◆ **Directions for this task**: If a line of the records contains the word "none", list it.

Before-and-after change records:
***
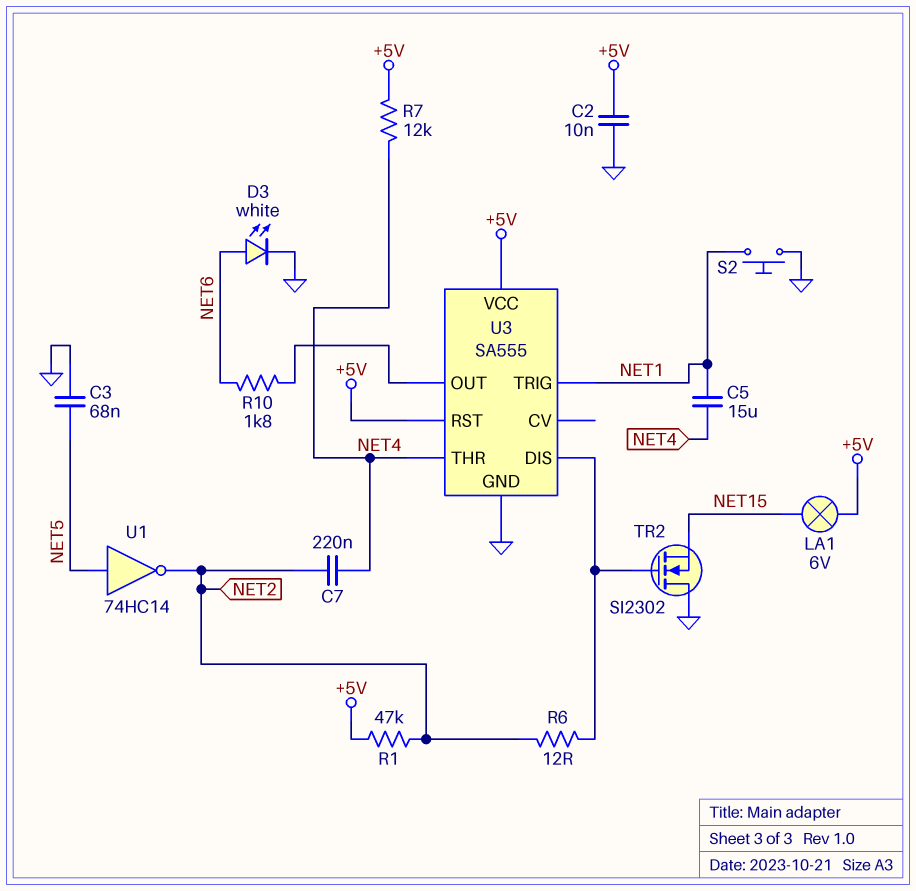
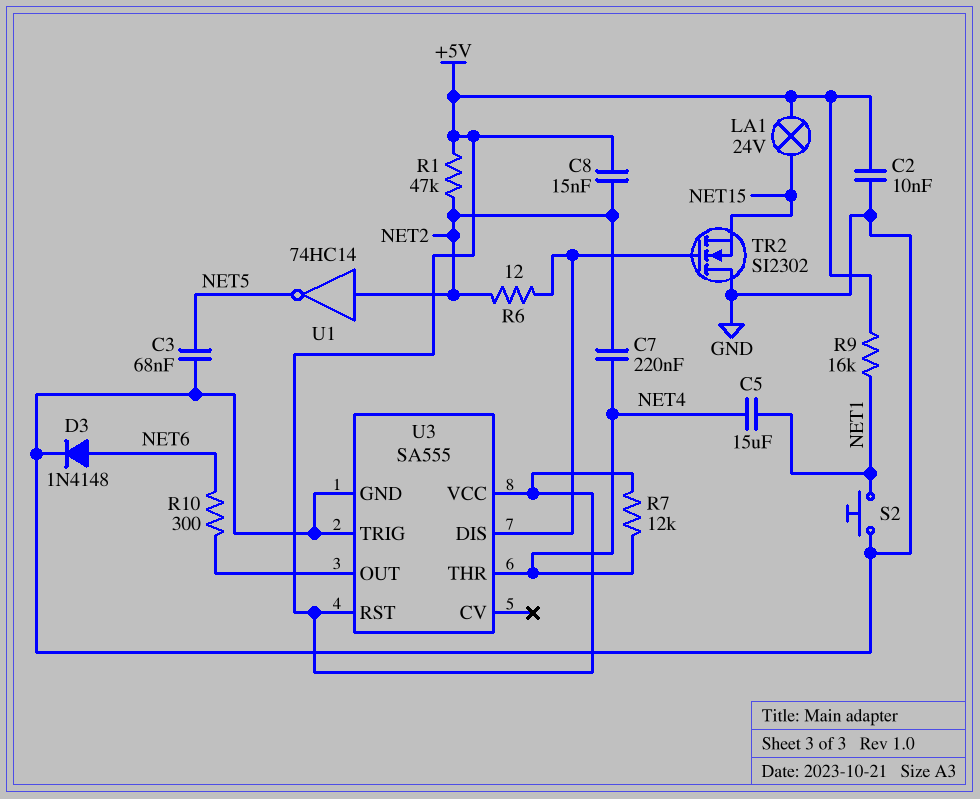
C8: none -> 15nF (+5V, NET2)
D3: LED white (A NET6, K GND) -> diode 1N4148 (A NET6, K GND)
LA1: lamp 6V (+5V, NET15) -> lamp 24V (+5V, NET15)
R9: none -> 16k (+5V, NET1)
R10: 1.8k (NET6, U3/OUT) -> 300 (NET6, U3/OUT)
U1: NOT 74HC14 (in NET5, out NET2) -> NOT 74HC14 (in NET2, out NET5)
U3 pin TRIG: NET1 -> GND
***
◆ **Exercise output**:
C8: none -> 15nF (+5V, NET2)
R9: none -> 16k (+5V, NET1)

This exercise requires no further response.